======== Provided entries
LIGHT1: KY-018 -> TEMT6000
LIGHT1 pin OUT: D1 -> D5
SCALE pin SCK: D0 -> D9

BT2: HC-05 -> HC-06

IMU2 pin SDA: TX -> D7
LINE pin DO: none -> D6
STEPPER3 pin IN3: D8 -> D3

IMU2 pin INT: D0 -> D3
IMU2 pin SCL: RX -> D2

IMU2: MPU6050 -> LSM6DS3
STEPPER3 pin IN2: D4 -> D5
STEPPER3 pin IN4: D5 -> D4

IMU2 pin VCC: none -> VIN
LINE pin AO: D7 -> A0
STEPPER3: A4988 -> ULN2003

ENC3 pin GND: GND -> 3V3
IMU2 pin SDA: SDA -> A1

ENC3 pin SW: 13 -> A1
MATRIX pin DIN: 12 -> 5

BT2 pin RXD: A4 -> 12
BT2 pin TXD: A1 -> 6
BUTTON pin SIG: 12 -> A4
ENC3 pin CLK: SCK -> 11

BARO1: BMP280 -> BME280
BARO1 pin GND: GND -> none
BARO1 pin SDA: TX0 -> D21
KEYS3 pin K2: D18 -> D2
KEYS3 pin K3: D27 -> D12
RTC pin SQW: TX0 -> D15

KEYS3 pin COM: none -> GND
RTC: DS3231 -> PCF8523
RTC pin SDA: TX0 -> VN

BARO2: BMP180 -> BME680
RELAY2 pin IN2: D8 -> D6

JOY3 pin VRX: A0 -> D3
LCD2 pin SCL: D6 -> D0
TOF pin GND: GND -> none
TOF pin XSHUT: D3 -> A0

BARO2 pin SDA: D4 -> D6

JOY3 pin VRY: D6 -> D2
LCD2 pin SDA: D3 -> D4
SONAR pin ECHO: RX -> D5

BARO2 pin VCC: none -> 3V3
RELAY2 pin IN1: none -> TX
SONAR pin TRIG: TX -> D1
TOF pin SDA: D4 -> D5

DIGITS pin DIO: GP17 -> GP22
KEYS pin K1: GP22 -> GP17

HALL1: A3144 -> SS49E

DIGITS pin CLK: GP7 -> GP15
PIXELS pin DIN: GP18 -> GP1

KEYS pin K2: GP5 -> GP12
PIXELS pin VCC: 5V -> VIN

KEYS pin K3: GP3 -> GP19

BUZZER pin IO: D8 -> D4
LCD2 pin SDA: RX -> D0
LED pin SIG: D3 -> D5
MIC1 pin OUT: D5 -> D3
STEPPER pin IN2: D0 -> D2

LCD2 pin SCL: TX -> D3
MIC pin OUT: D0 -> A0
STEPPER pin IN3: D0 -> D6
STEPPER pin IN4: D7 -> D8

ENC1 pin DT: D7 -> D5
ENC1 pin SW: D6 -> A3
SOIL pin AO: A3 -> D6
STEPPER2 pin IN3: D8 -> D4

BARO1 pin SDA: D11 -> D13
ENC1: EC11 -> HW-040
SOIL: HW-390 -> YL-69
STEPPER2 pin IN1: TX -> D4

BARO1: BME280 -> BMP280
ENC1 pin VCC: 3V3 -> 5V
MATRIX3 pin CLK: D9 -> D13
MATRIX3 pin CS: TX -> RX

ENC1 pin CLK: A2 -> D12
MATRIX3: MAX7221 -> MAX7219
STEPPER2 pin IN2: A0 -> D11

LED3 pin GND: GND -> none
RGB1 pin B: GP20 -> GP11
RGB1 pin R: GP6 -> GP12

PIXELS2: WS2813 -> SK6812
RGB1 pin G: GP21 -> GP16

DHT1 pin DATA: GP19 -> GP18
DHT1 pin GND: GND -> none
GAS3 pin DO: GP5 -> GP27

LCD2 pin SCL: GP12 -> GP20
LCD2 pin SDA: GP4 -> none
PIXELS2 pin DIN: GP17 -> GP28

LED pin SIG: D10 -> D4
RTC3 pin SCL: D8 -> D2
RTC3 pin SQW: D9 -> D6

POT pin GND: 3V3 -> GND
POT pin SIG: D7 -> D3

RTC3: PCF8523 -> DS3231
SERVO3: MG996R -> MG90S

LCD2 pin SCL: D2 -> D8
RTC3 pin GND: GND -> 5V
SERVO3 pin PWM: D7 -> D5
================
> **Aim of the exercise**:
With no alteration of any kind, give the data again in full.

> **Task answer**:
LIGHT1: KY-018 -> TEMT6000
LIGHT1 pin OUT: D1 -> D5
SCALE pin SCK: D0 -> D9

BT2: HC-05 -> HC-06

IMU2 pin SDA: TX -> D7
LINE pin DO: none -> D6
STEPPER3 pin IN3: D8 -> D3

IMU2 pin INT: D0 -> D3
IMU2 pin SCL: RX -> D2

IMU2: MPU6050 -> LSM6DS3
STEPPER3 pin IN2: D4 -> D5
STEPPER3 pin IN4: D5 -> D4

IMU2 pin VCC: none -> VIN
LINE pin AO: D7 -> A0
STEPPER3: A4988 -> ULN2003

ENC3 pin GND: GND -> 3V3
IMU2 pin SDA: SDA -> A1

ENC3 pin SW: 13 -> A1
MATRIX pin DIN: 12 -> 5

BT2 pin RXD: A4 -> 12
BT2 pin TXD: A1 -> 6
BUTTON pin SIG: 12 -> A4
ENC3 pin CLK: SCK -> 11

BARO1: BMP280 -> BME280
BARO1 pin GND: GND -> none
BARO1 pin SDA: TX0 -> D21
KEYS3 pin K2: D18 -> D2
KEYS3 pin K3: D27 -> D12
RTC pin SQW: TX0 -> D15

KEYS3 pin COM: none -> GND
RTC: DS3231 -> PCF8523
RTC pin SDA: TX0 -> VN

BARO2: BMP180 -> BME680
RELAY2 pin IN2: D8 -> D6

JOY3 pin VRX: A0 -> D3
LCD2 pin SCL: D6 -> D0
TOF pin GND: GND -> none
TOF pin XSHUT: D3 -> A0

BARO2 pin SDA: D4 -> D6

JOY3 pin VRY: D6 -> D2
LCD2 pin SDA: D3 -> D4
SONAR pin ECHO: RX -> D5

BARO2 pin VCC: none -> 3V3
RELAY2 pin IN1: none -> TX
SONAR pin TRIG: TX -> D1
TOF pin SDA: D4 -> D5

DIGITS pin DIO: GP17 -> GP22
KEYS pin K1: GP22 -> GP17

HALL1: A3144 -> SS49E

DIGITS pin CLK: GP7 -> GP15
PIXELS pin DIN: GP18 -> GP1

KEYS pin K2: GP5 -> GP12
PIXELS pin VCC: 5V -> VIN

KEYS pin K3: GP3 -> GP19

BUZZER pin IO: D8 -> D4
LCD2 pin SDA: RX -> D0
LED pin SIG: D3 -> D5
MIC1 pin OUT: D5 -> D3
STEPPER pin IN2: D0 -> D2

LCD2 pin SCL: TX -> D3
MIC pin OUT: D0 -> A0
STEPPER pin IN3: D0 -> D6
STEPPER pin IN4: D7 -> D8

ENC1 pin DT: D7 -> D5
ENC1 pin SW: D6 -> A3
SOIL pin AO: A3 -> D6
STEPPER2 pin IN3: D8 -> D4

BARO1 pin SDA: D11 -> D13
ENC1: EC11 -> HW-040
SOIL: HW-390 -> YL-69
STEPPER2 pin IN1: TX -> D4

BARO1: BME280 -> BMP280
ENC1 pin VCC: 3V3 -> 5V
MATRIX3 pin CLK: D9 -> D13
MATRIX3 pin CS: TX -> RX

ENC1 pin CLK: A2 -> D12
MATRIX3: MAX7221 -> MAX7219
STEPPER2 pin IN2: A0 -> D11

LED3 pin GND: GND -> none
RGB1 pin B: GP20 -> GP11
RGB1 pin R: GP6 -> GP12

PIXELS2: WS2813 -> SK6812
RGB1 pin G: GP21 -> GP16

DHT1 pin DATA: GP19 -> GP18
DHT1 pin GND: GND -> none
GAS3 pin DO: GP5 -> GP27

LCD2 pin SCL: GP12 -> GP20
LCD2 pin SDA: GP4 -> none
PIXELS2 pin DIN: GP17 -> GP28

LED pin SIG: D10 -> D4
RTC3 pin SCL: D8 -> D2
RTC3 pin SQW: D9 -> D6

POT pin GND: 3V3 -> GND
POT pin SIG: D7 -> D3

RTC3: PCF8523 -> DS3231
SERVO3: MG996R -> MG90S

LCD2 pin SCL: D2 -> D8
RTC3 pin GND: GND -> 5V
SERVO3 pin PWM: D7 -> D5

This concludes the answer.